____ EXTRACTED RECORDS
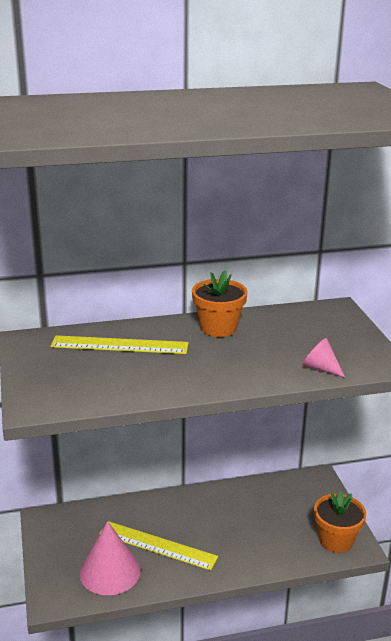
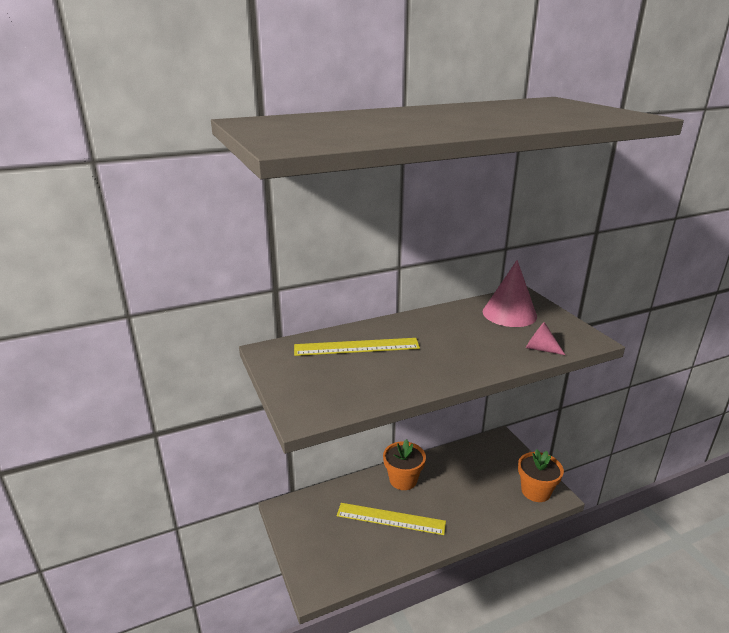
camera: 10 degrees left, 0 degrees up
(110, 571) = (357, 550): pink cone -> pink cone (509, 314)
(218, 328) = (434, 322): orange flower pot -> orange flower pot (403, 480)

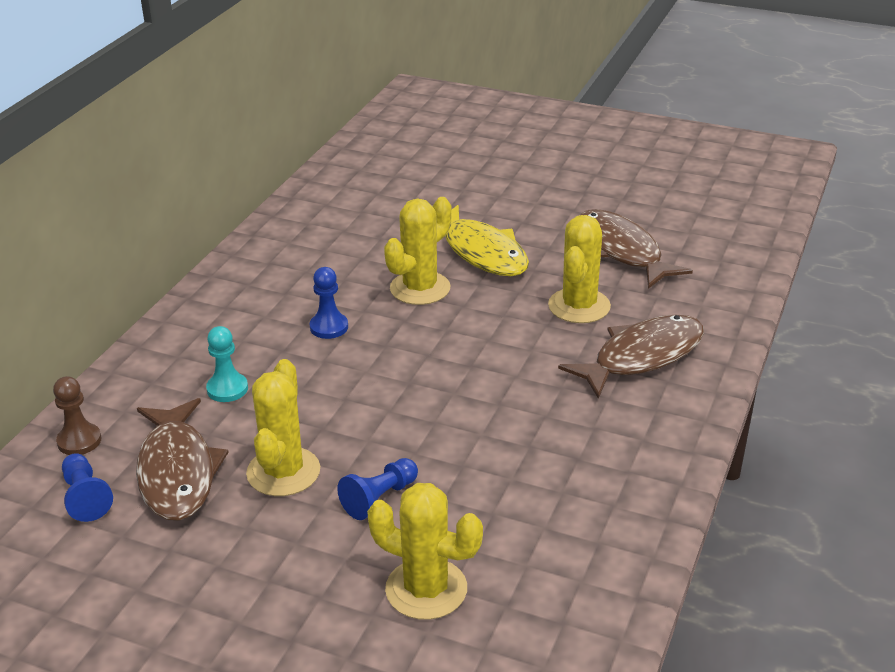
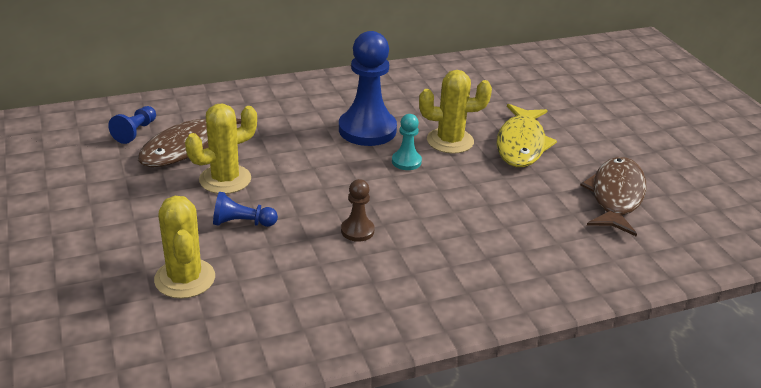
camera: 45 degrees right, 0 degrees up
(79, 441) = (174, 108): brown pawn -> brown pawn (357, 231)
(227, 389) = (270, 127): turquoise pawn -> turquoise pawn (406, 161)
(329, 327) = (367, 130): blue pawn -> blue pawn, size x2.05
(579, 306) = (527, 208): yellow cactus -> none
(642, 357) = (513, 260): brown fish -> none

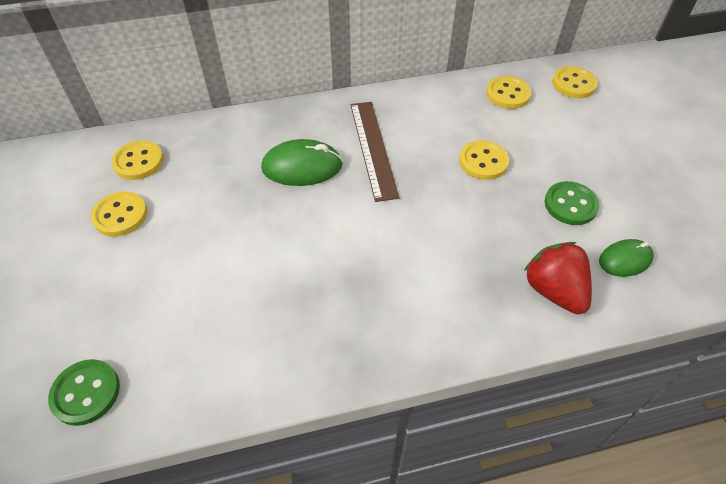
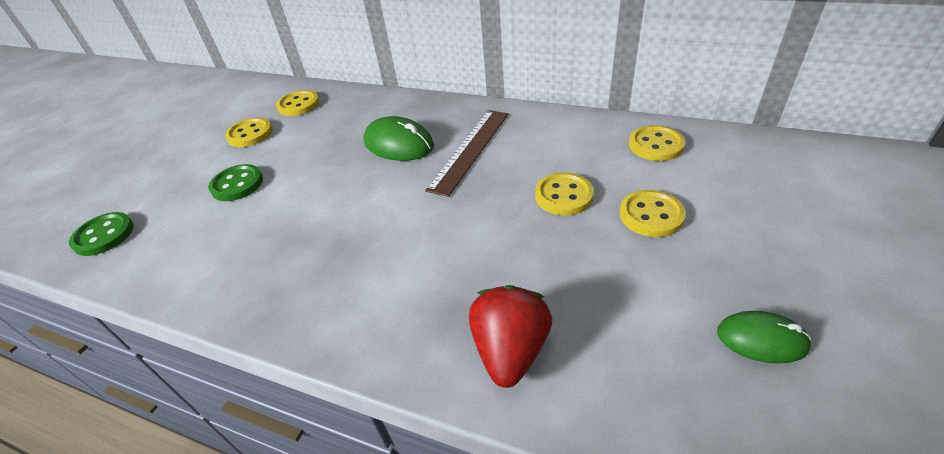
camera: 40 degrees right, 10 degrees down
(570, 205) = (622, 273): green button -> green button (237, 184)
(573, 84) = (751, 158): yellow button -> yellow button (651, 215)
(625, 260) = (635, 364): green mouse -> green mouse (761, 339)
________
TASK = State the number of lines in the data above that include the word "yellow", leaving out any other words.

RESULT = 2